RECORDS FOR THE TASK |
- - -

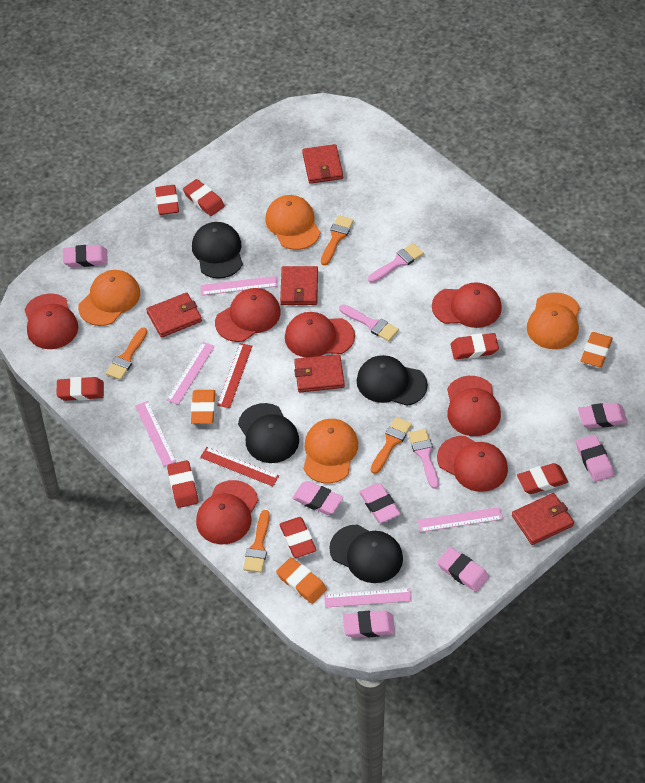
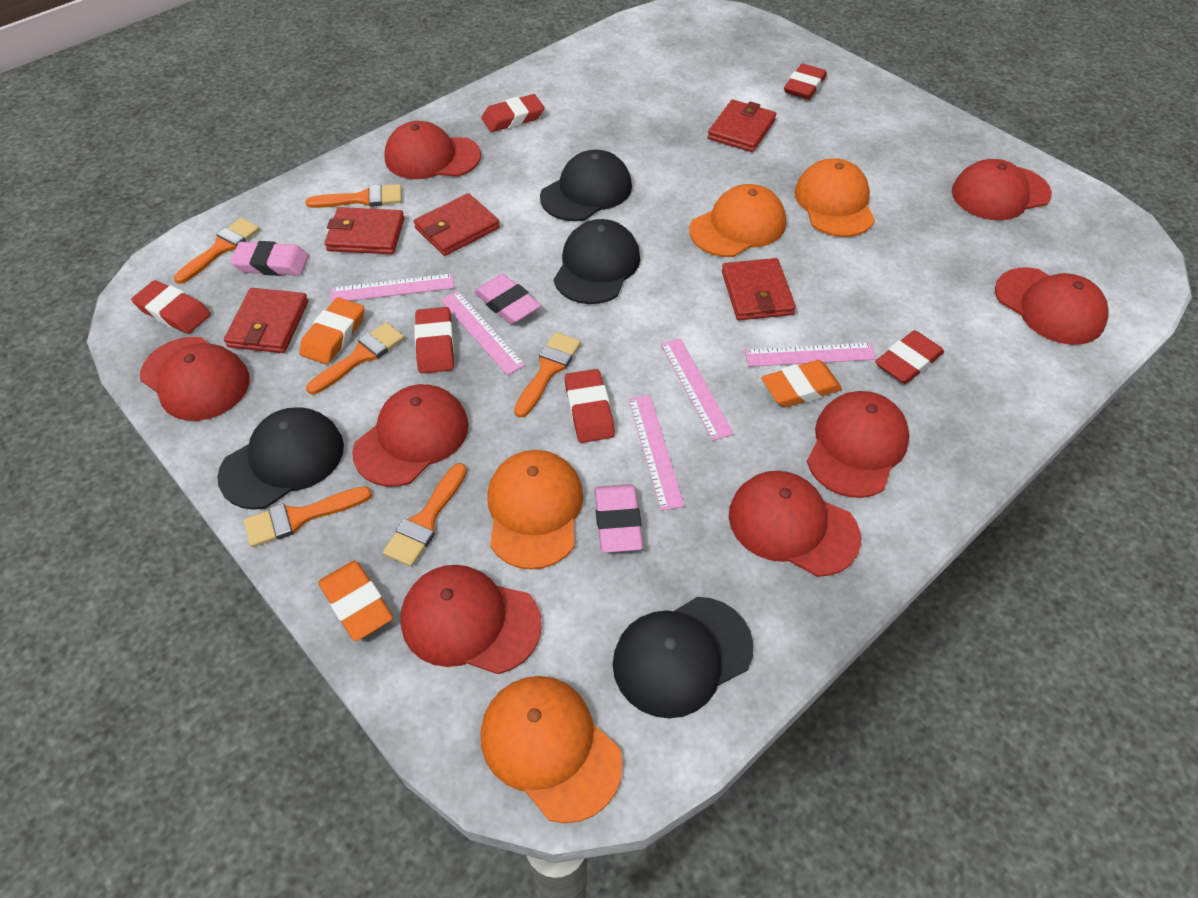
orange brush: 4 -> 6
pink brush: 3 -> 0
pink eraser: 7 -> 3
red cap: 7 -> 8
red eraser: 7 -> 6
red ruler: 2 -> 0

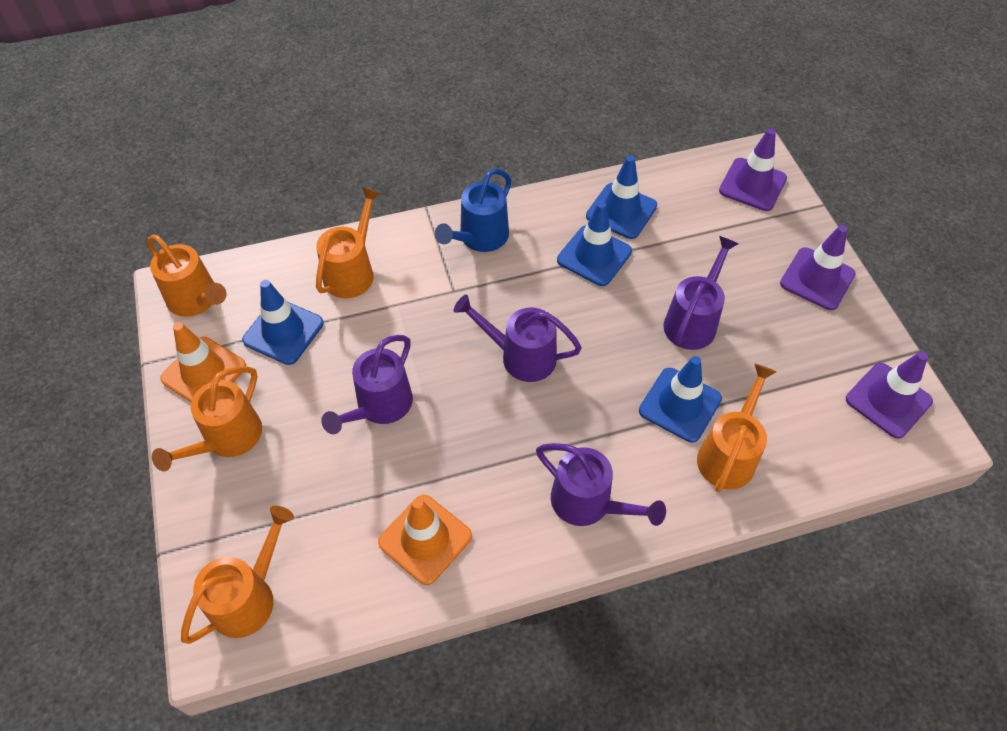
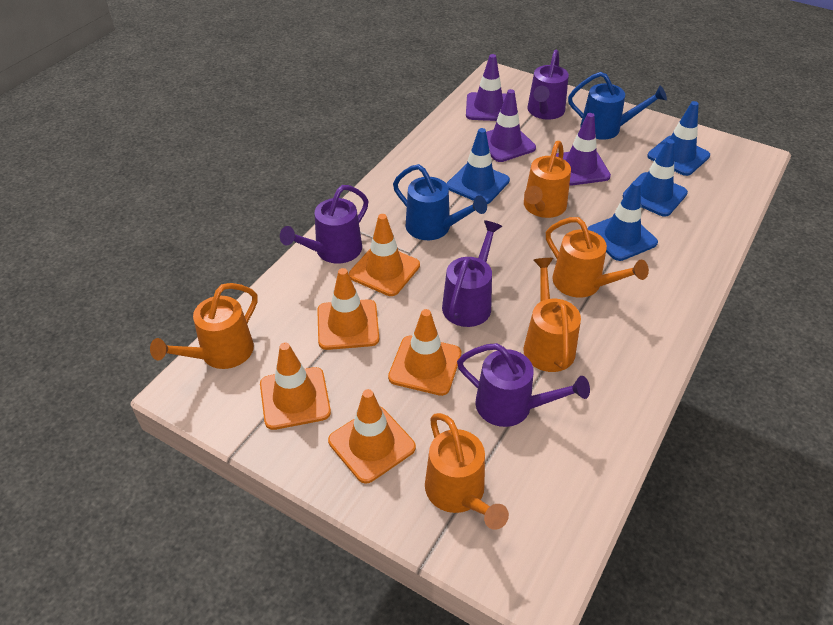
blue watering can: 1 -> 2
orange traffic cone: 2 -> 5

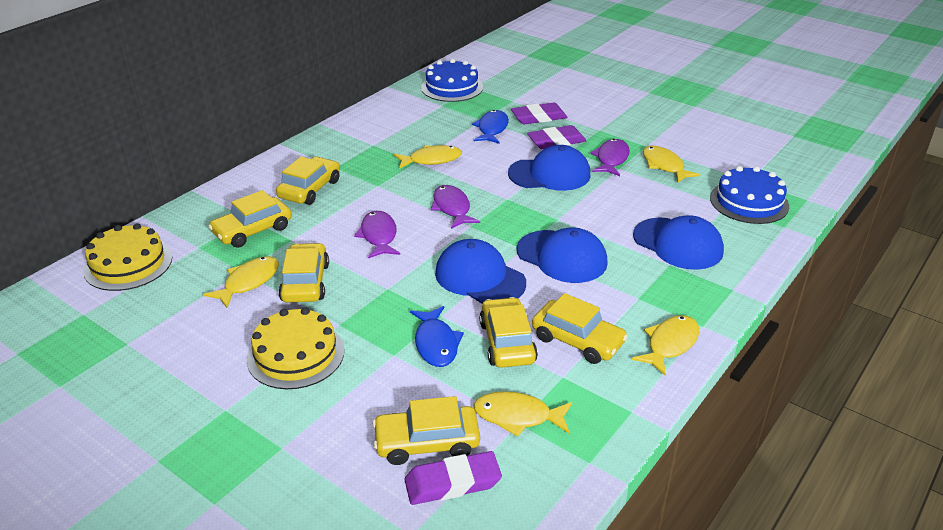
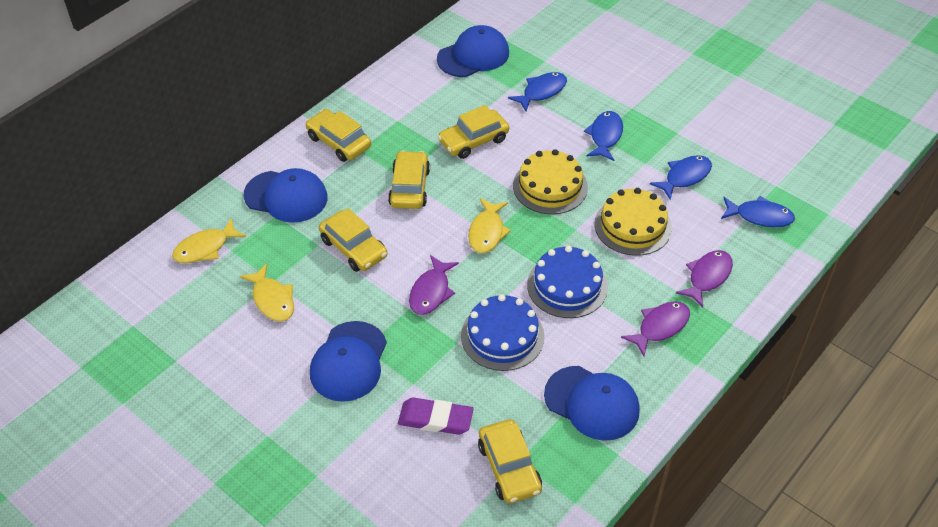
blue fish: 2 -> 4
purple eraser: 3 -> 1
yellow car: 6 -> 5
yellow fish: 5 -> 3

- - -

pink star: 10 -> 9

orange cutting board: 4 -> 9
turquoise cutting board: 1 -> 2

- - -

DESCRIPTION OF THE TASK | Using the data above, copy exactly the lines from the one containing "blue watering can: 1 -> 2" to the one containing "yellow fish: 5 -> 3", inclusive. Exclude the pictures.

WRITTEN ANSWER |
blue watering can: 1 -> 2
orange traffic cone: 2 -> 5

blue fish: 2 -> 4
purple eraser: 3 -> 1
yellow car: 6 -> 5
yellow fish: 5 -> 3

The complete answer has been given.